▸ **The problem**: Would you repeat the data below exactly, taking out the images?

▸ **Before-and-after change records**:
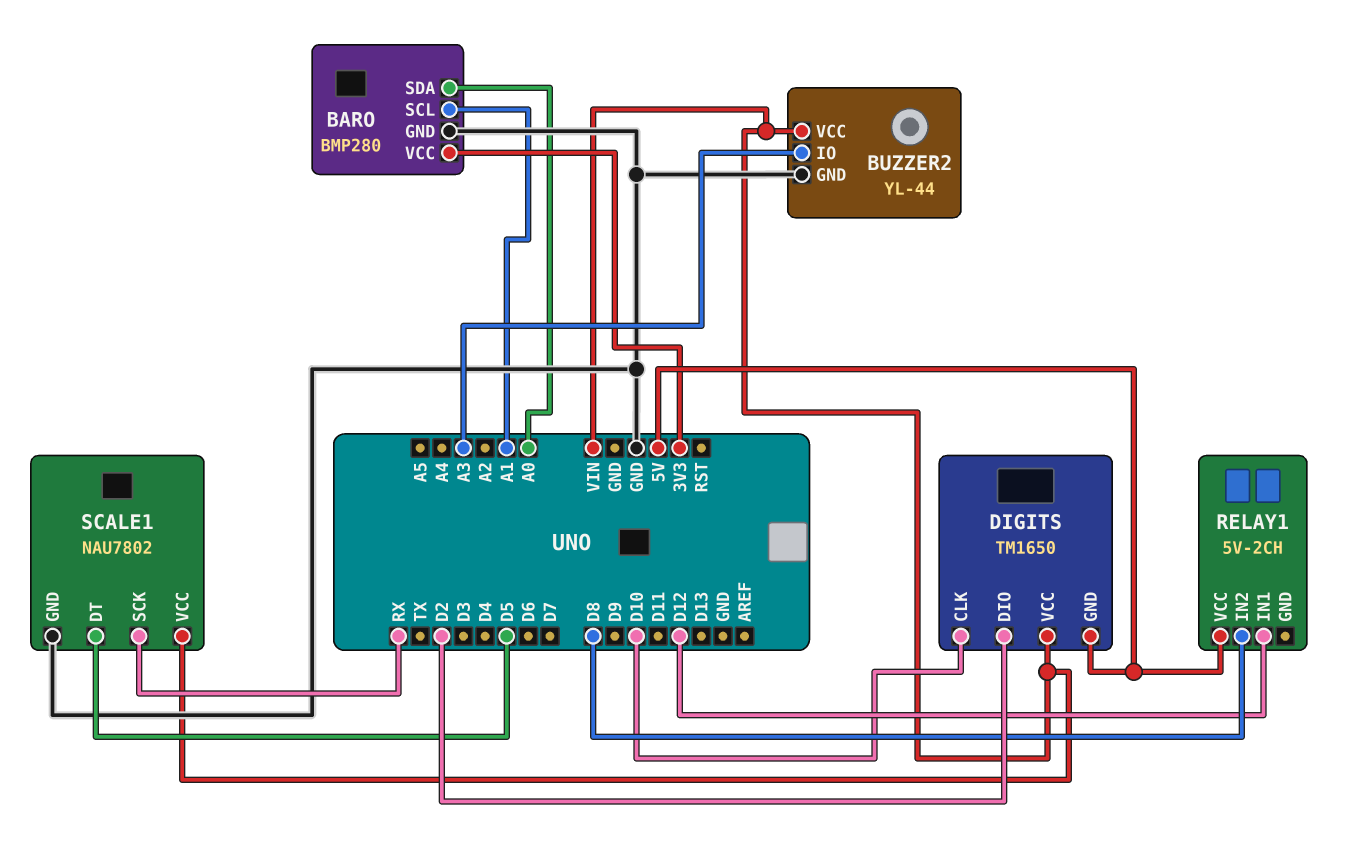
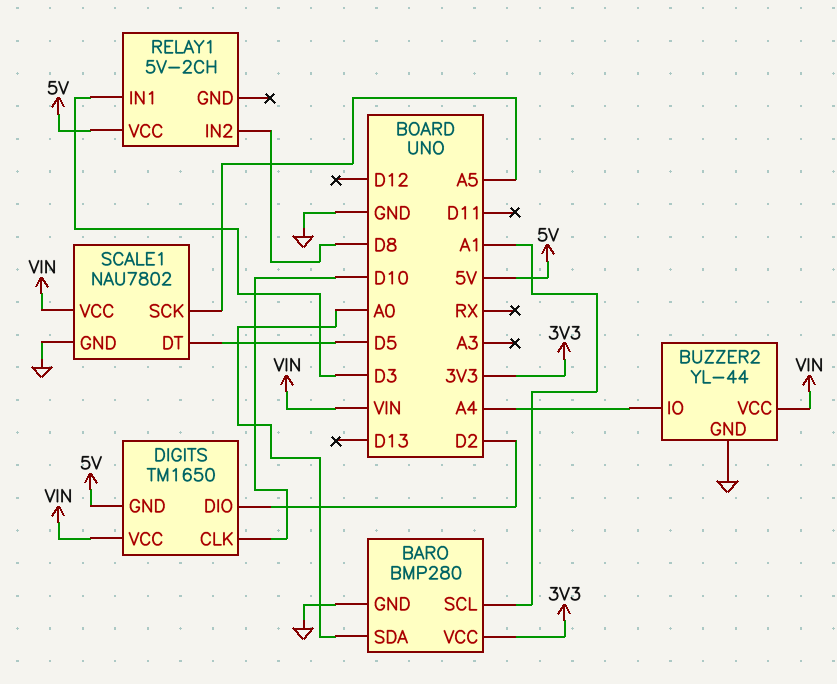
BUZZER2 pin IO: A3 -> A4
RELAY1 pin IN1: D12 -> D3
SCALE1 pin SCK: RX -> A5

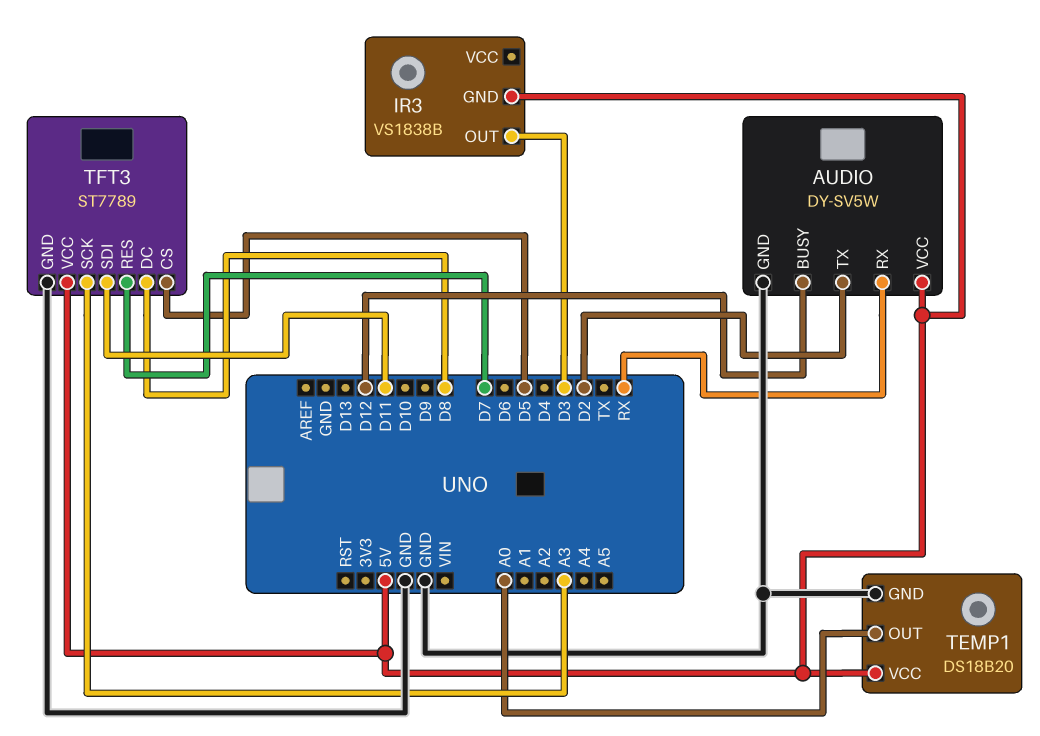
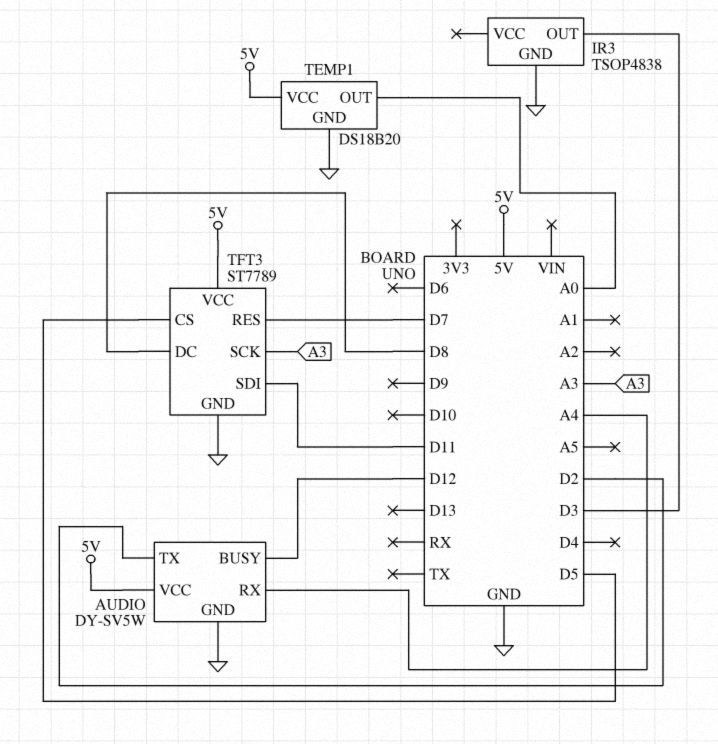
AUDIO pin RX: RX -> A4
IR3: VS1838B -> TSOP4838
IR3 pin GND: 5V -> GND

▸ **Task output**:
BUZZER2 pin IO: A3 -> A4
RELAY1 pin IN1: D12 -> D3
SCALE1 pin SCK: RX -> A5

AUDIO pin RX: RX -> A4
IR3: VS1838B -> TSOP4838
IR3 pin GND: 5V -> GND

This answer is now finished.